#### Data for analysis
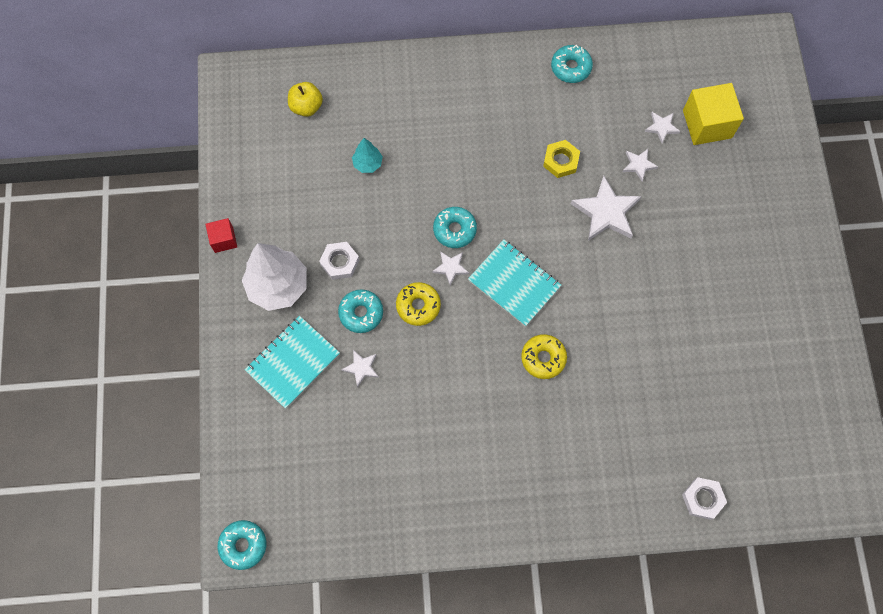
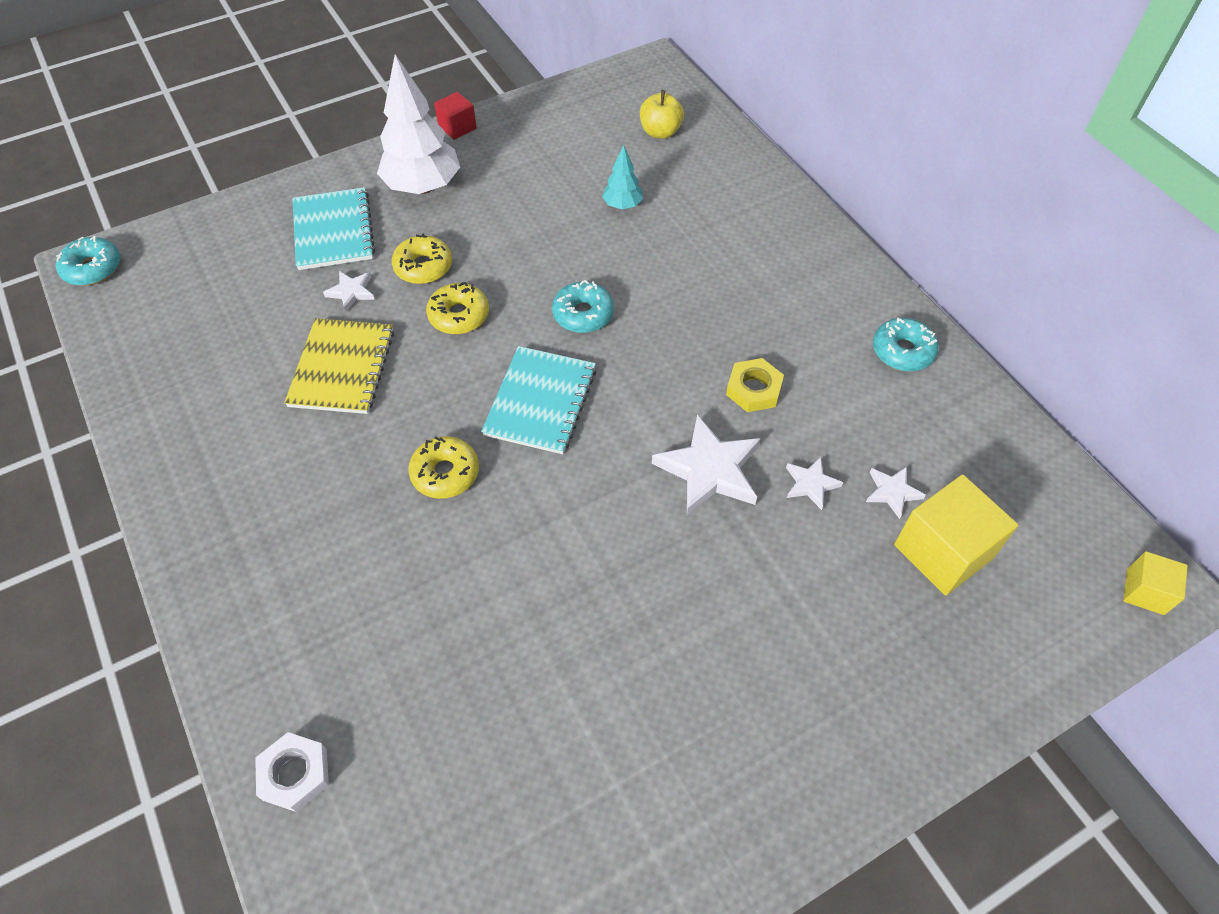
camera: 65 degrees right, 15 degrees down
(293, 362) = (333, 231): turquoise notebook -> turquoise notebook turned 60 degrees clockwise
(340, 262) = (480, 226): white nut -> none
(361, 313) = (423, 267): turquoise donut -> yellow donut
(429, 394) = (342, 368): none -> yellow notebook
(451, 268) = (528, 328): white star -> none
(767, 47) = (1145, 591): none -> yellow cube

#### What to produce
Check each line of the records for the word "yellow" and extract those that contain it.

#### Output for this task
(361, 313) = (423, 267): turquoise donut -> yellow donut
(429, 394) = (342, 368): none -> yellow notebook
(767, 47) = (1145, 591): none -> yellow cube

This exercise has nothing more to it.